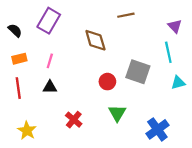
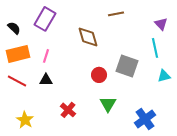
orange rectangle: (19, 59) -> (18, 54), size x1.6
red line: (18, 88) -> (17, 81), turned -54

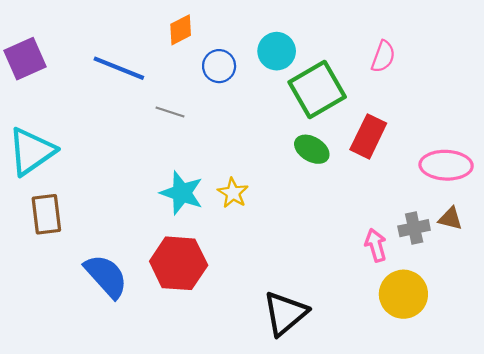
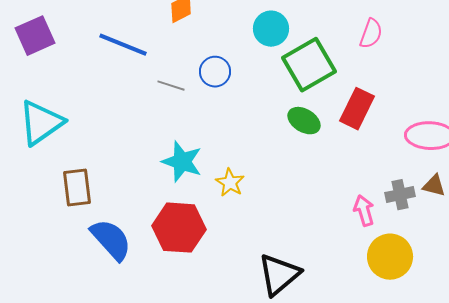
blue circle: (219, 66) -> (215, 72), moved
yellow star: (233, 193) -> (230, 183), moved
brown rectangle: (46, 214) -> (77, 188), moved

____________________

— What is needed —
In the listing above, each line with the word "rectangle" is to be copied out.

— Exercise result —
orange rectangle: (19, 59) -> (18, 54), size x1.6
brown rectangle: (46, 214) -> (77, 188), moved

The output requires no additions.